ASSIGNED TASK:
Below are the records; copy each line in which "grey" can be found.

RECORD EXCERPTS:
- - - -
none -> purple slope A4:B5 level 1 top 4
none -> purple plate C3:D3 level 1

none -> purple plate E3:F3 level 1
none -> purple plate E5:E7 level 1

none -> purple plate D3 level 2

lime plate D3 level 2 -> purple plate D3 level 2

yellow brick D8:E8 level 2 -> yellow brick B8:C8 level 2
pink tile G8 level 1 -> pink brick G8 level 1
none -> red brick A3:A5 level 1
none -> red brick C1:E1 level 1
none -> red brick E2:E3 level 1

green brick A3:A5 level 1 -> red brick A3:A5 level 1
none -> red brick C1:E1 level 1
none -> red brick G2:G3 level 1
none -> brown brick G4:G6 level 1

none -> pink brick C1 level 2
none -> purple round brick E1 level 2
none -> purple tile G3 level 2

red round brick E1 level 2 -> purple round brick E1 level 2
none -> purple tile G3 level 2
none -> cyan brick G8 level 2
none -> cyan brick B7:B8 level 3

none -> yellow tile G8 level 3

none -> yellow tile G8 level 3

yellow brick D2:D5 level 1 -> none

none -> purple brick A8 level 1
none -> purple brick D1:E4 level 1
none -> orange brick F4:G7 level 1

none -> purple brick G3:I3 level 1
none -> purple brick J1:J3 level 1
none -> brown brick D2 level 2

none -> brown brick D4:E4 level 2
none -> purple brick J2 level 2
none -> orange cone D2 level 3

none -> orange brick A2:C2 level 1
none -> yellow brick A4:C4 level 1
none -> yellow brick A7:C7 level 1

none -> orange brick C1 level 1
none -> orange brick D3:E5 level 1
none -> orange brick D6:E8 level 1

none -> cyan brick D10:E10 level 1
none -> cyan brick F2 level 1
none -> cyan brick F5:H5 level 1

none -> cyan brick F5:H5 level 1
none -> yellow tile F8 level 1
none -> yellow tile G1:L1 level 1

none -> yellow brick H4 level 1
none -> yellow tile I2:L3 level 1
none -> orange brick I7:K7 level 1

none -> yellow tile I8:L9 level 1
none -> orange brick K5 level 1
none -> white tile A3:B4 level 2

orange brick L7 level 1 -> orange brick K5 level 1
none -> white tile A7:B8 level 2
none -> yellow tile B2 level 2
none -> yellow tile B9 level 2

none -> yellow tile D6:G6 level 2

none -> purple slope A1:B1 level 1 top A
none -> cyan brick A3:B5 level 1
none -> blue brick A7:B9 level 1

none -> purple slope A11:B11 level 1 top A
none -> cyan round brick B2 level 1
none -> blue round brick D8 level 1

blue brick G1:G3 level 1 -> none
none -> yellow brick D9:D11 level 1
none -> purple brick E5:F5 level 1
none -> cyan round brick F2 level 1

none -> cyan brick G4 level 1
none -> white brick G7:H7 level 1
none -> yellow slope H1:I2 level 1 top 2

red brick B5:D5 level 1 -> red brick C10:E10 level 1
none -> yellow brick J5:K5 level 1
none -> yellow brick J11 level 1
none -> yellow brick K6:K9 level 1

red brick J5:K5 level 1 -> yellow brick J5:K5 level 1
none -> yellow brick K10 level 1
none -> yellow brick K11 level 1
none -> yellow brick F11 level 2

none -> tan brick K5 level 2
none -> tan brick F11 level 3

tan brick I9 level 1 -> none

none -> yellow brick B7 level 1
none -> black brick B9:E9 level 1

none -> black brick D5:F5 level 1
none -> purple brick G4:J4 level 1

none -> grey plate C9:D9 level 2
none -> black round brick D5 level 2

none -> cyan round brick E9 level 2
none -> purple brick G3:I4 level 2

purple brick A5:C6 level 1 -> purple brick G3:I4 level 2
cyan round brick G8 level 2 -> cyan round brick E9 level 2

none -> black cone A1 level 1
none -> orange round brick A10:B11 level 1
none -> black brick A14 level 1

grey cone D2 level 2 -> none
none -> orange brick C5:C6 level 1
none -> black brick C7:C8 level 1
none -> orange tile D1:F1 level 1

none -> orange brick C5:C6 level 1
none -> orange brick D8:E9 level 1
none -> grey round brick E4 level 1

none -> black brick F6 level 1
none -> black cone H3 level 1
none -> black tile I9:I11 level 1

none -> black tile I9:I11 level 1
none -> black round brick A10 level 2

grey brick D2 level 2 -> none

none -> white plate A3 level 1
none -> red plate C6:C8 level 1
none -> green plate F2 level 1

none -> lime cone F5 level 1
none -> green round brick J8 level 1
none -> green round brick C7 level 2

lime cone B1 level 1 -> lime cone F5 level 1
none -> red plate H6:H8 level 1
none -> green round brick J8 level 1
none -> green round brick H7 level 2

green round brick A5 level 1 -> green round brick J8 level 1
- - - -
ANSWER TO THIS PROBLEM:
none -> grey plate C9:D9 level 2
grey cone D2 level 2 -> none
none -> grey round brick E4 level 1
grey brick D2 level 2 -> none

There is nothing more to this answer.